◆ Exercise prompt: What is the number of lines in the listing below that contain the string "bowl"? Give that number only.

◆ Data excerpts:
────────────────────────────────────────

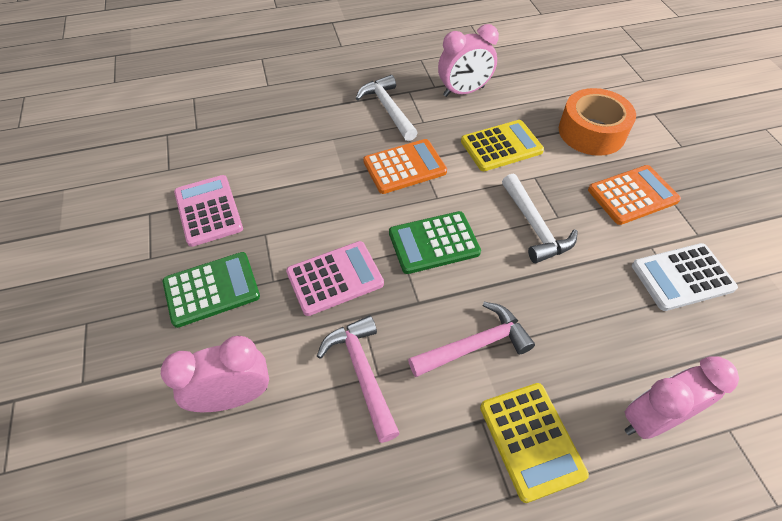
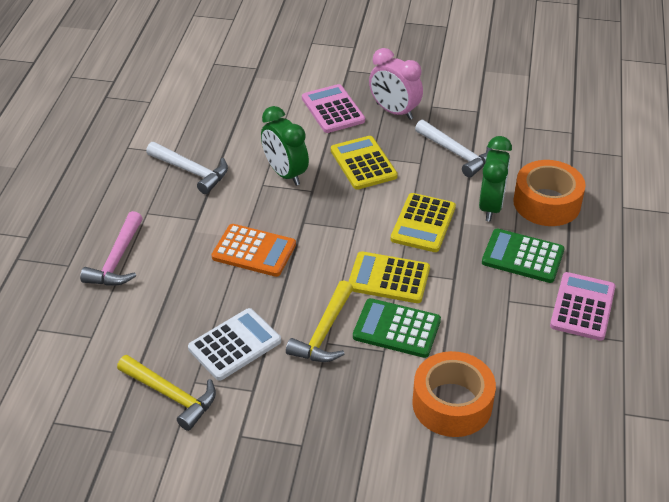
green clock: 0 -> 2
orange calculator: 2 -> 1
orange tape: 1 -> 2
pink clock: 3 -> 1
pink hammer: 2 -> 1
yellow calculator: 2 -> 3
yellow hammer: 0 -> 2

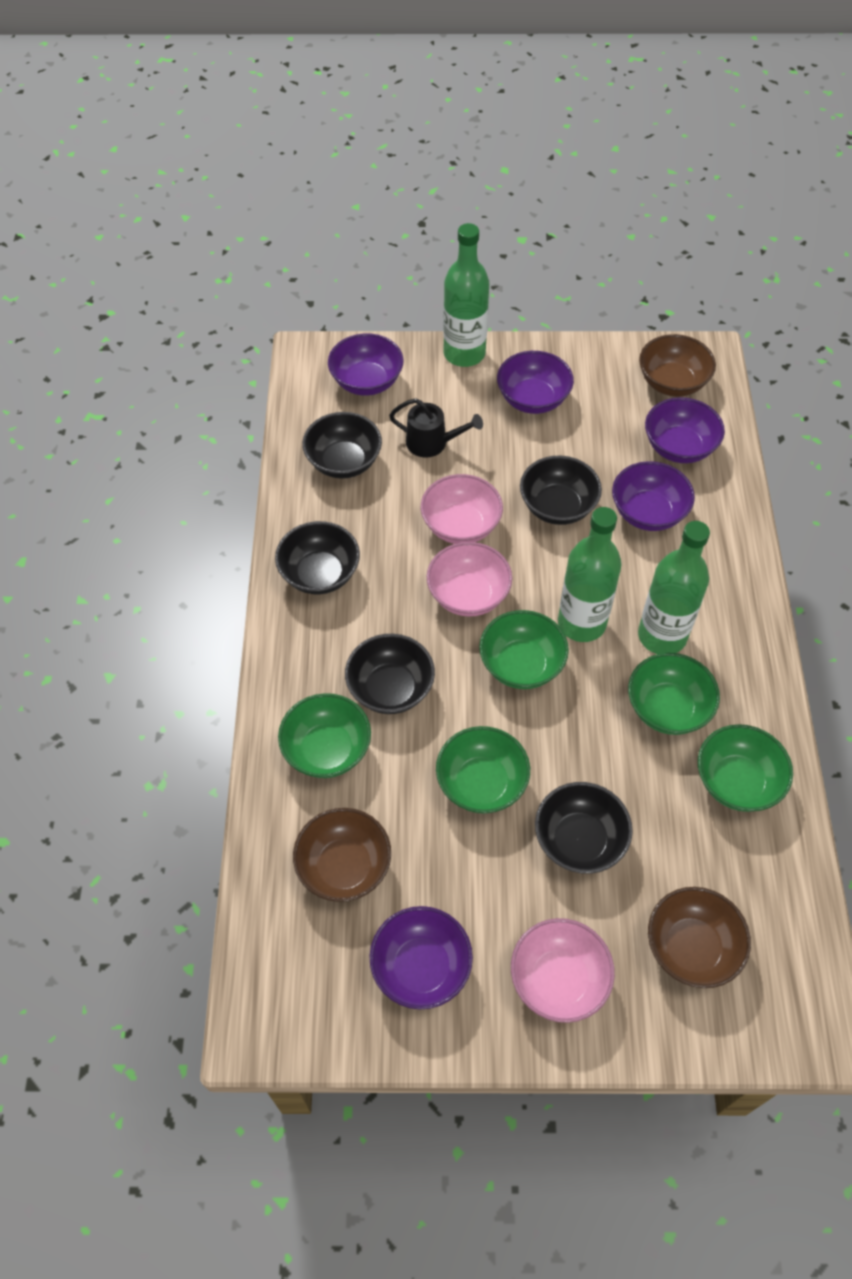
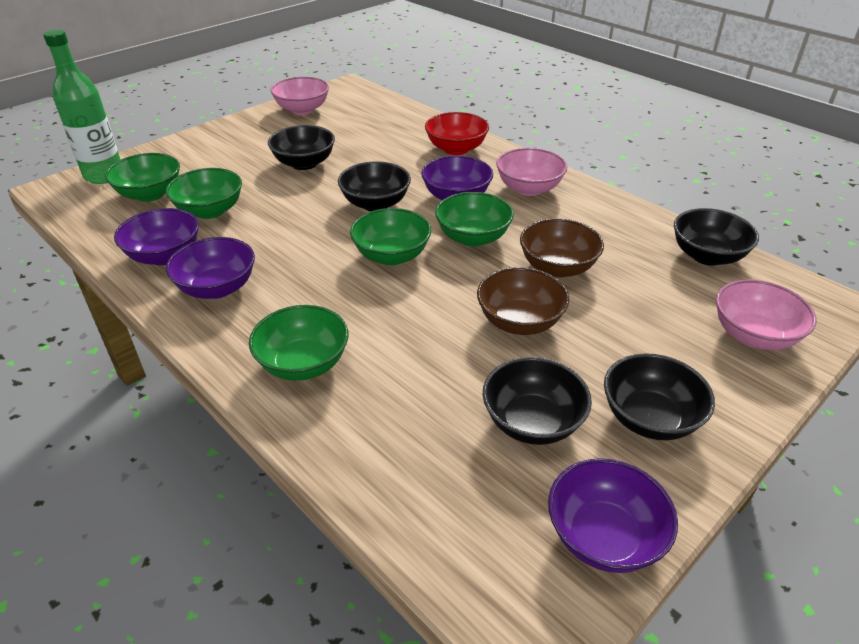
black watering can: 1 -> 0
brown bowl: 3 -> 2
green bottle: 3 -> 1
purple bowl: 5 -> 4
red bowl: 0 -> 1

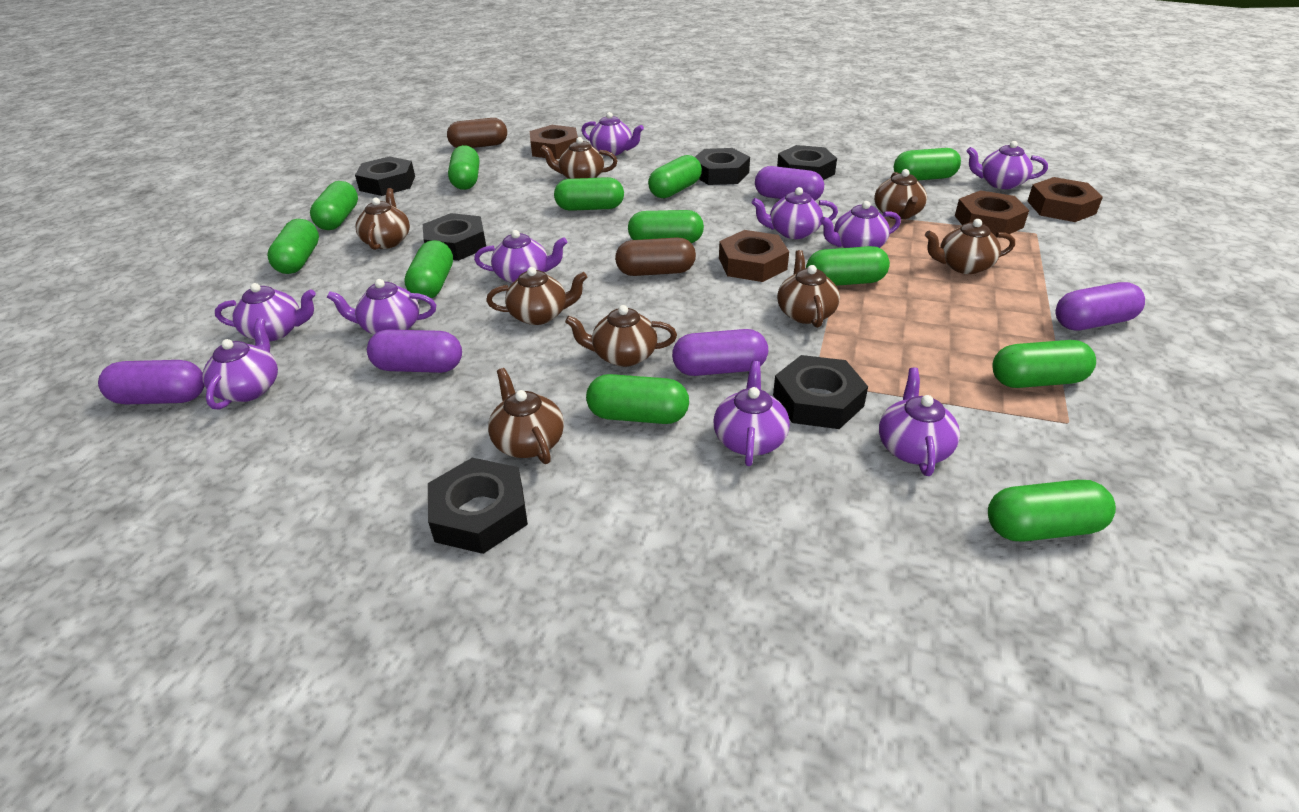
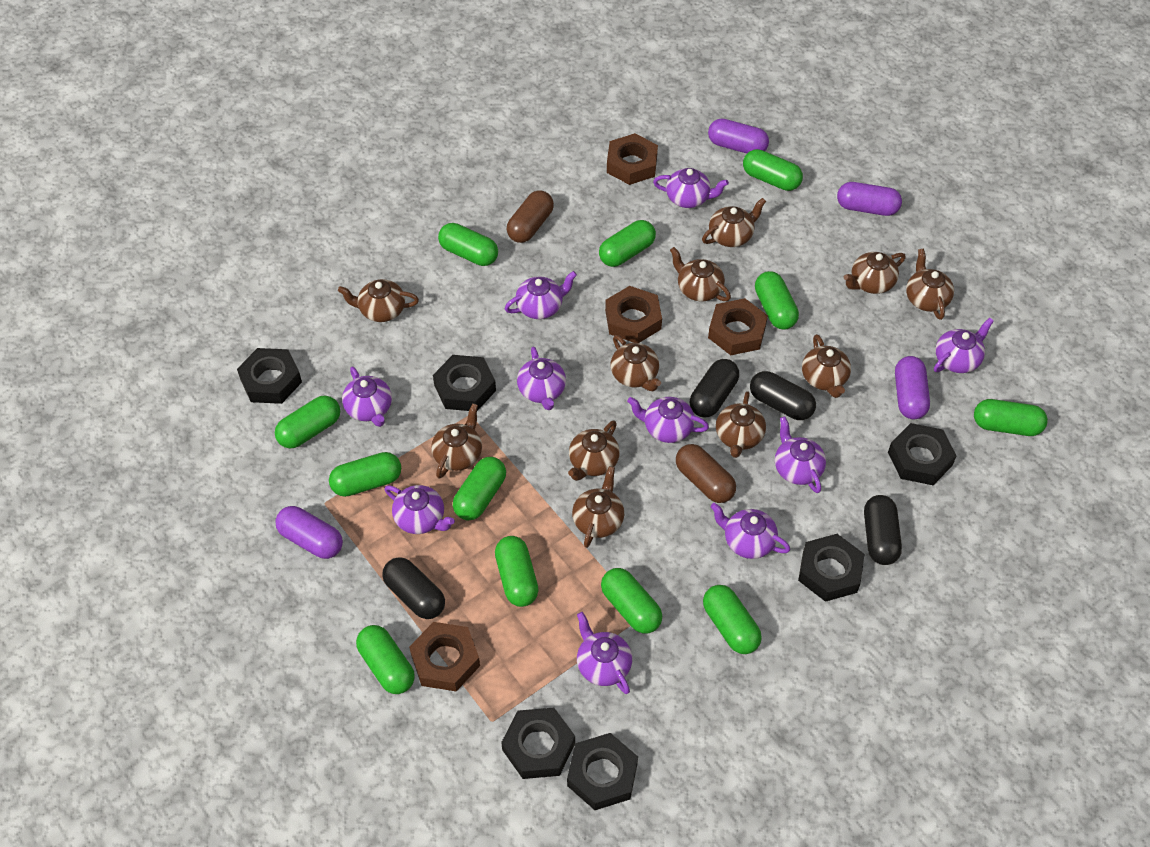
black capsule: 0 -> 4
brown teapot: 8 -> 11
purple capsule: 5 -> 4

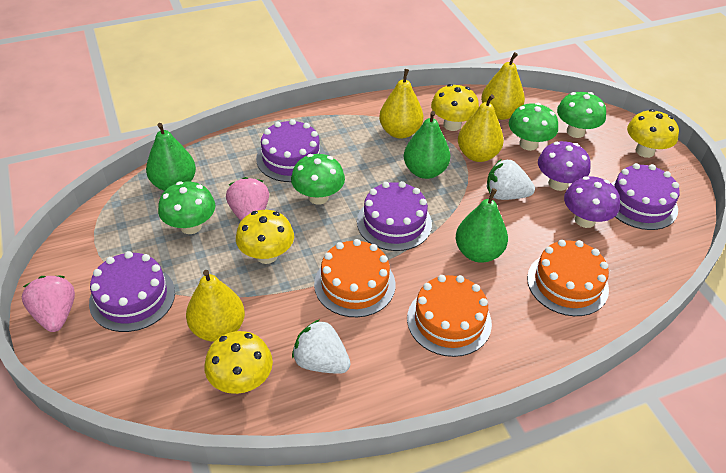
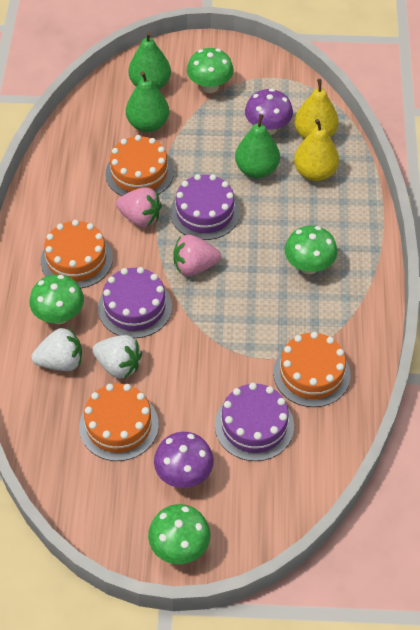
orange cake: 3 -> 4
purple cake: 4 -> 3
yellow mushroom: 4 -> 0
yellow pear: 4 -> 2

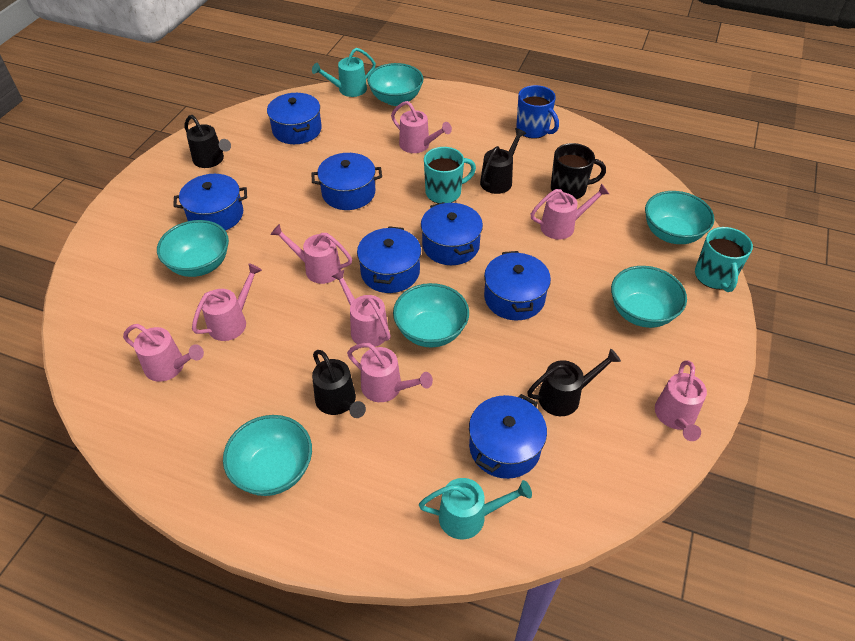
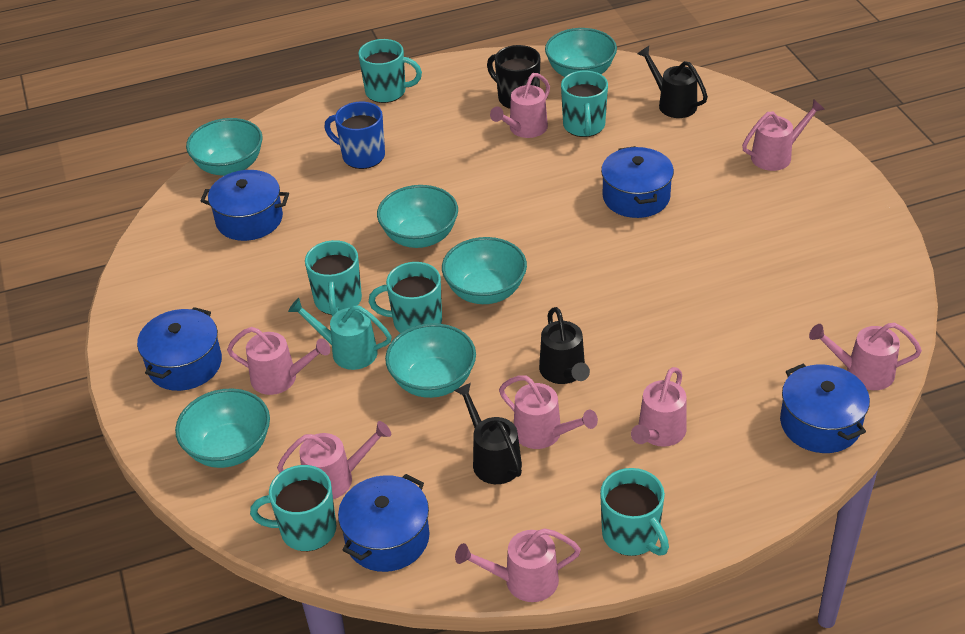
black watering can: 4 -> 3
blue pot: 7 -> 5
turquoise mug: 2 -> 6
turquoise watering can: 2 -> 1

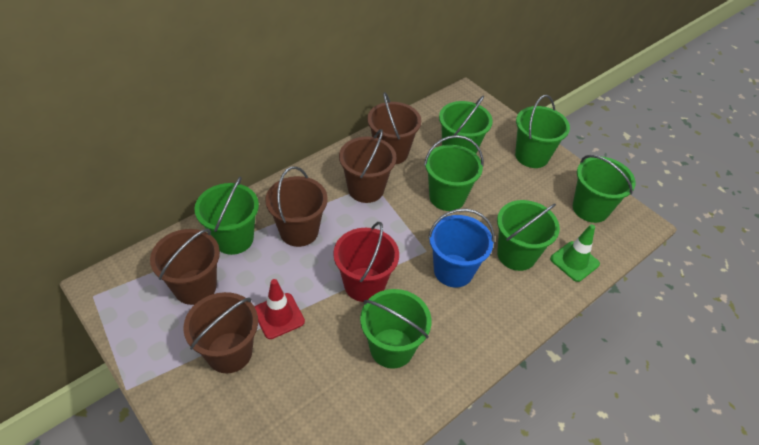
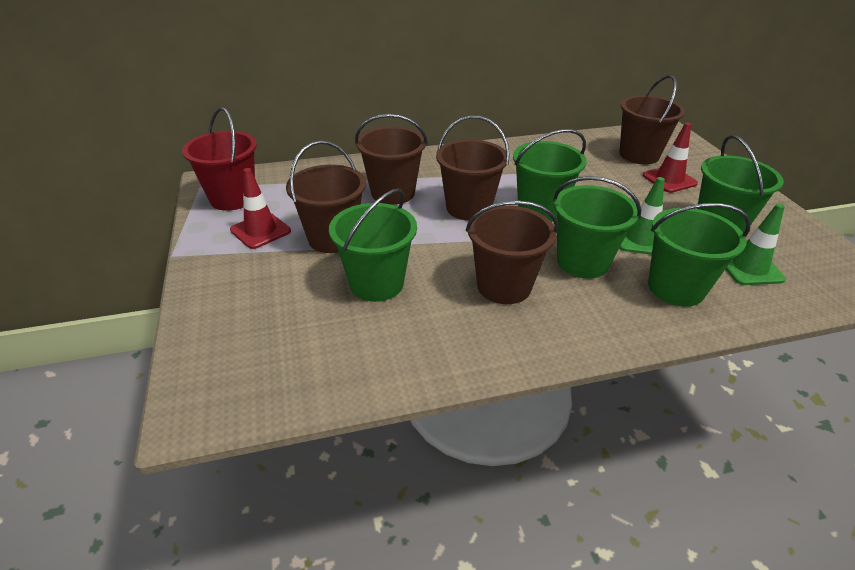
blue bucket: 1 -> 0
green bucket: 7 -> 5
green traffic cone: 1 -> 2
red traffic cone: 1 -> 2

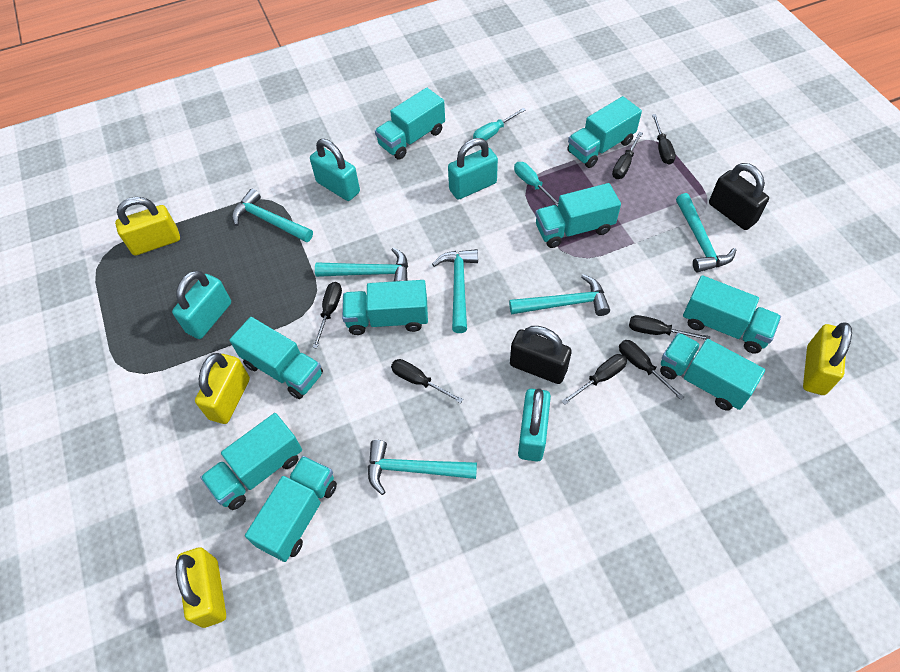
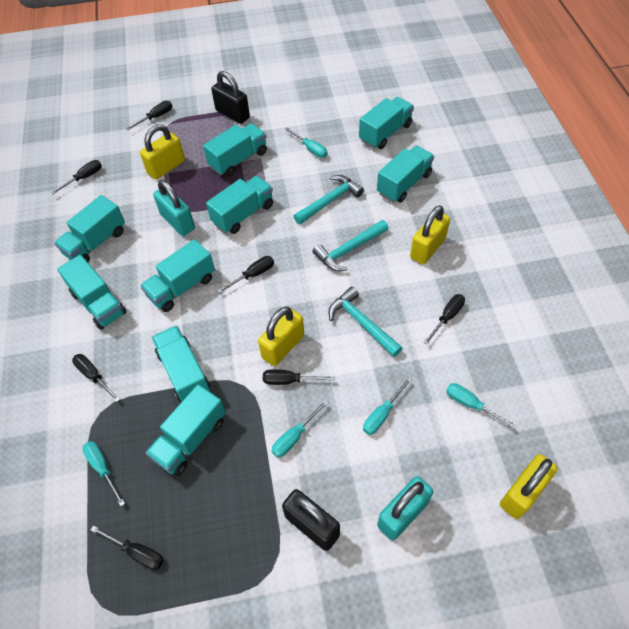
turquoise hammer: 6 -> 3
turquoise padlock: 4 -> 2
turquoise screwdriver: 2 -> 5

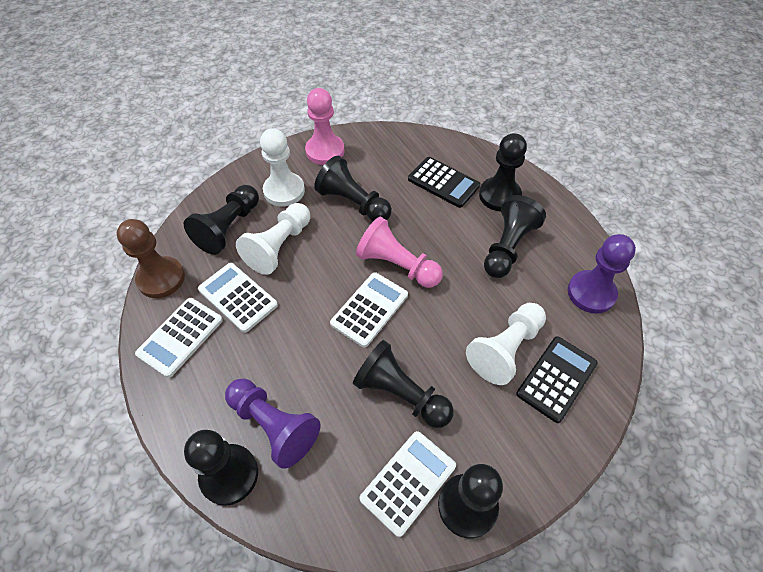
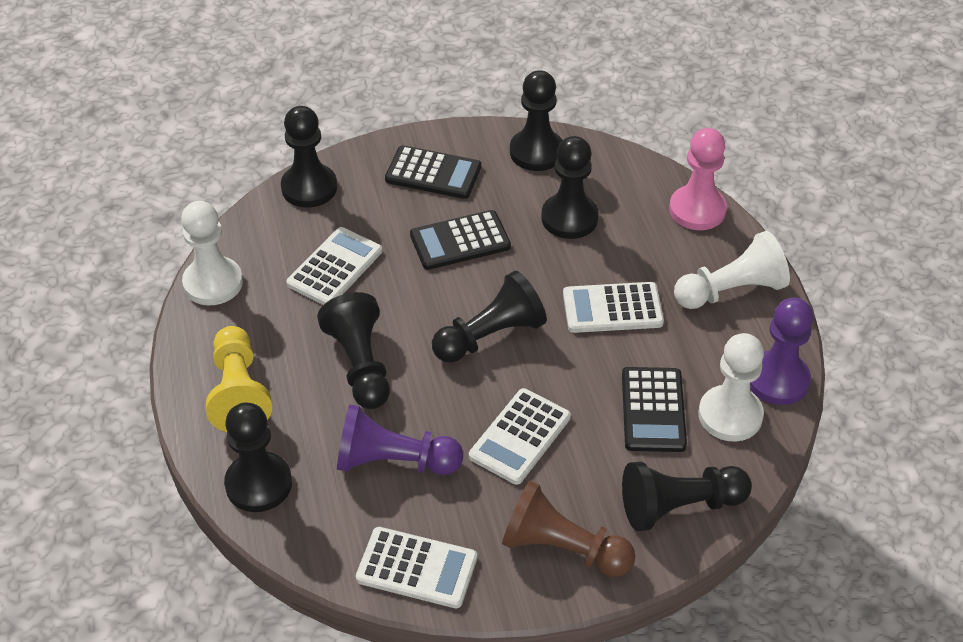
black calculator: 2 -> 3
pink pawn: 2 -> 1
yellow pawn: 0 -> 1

────────────────────────────────────────

◆ Exercise solution: 3